## ACTION ITEM
All lines of the entries with "emerald" in them must be listed.

## PROVIDED DATA
=== Begin Enclosure ===
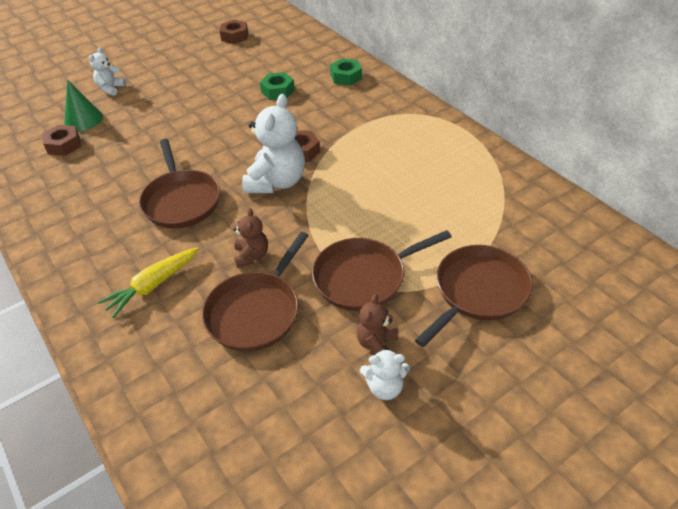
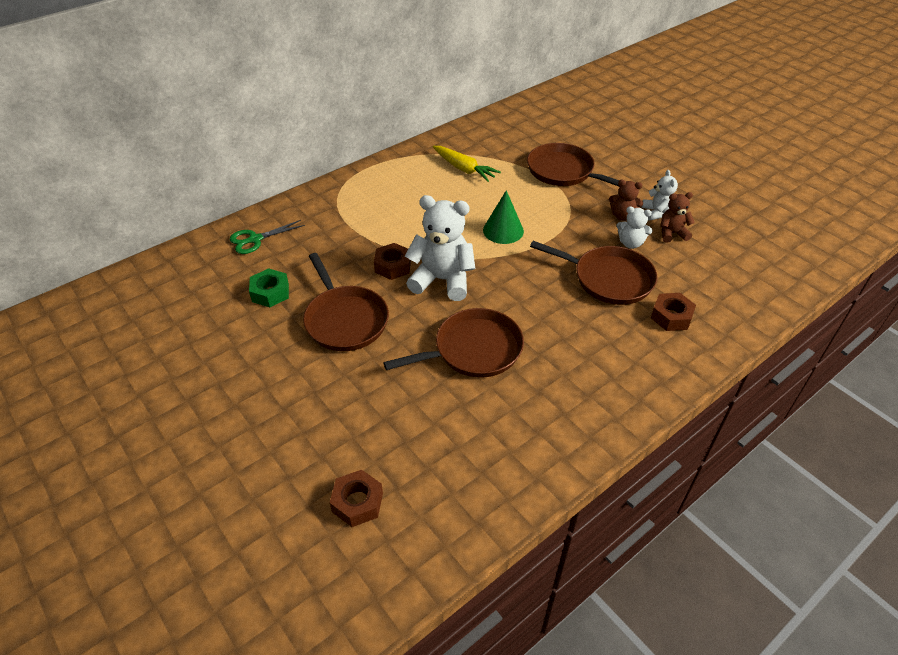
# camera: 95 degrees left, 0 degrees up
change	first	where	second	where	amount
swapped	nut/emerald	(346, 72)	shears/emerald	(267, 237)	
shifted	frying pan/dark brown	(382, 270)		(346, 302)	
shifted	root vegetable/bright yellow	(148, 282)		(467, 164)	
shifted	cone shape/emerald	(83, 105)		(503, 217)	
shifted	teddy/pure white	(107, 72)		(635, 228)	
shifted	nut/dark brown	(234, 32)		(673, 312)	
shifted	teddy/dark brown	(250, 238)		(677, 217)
=== End Enclosure ===
## RESPONSE AREA
swapped	nut/emerald	(346, 72)	shears/emerald	(267, 237)	
shifted	cone shape/emerald	(83, 105)		(503, 217)	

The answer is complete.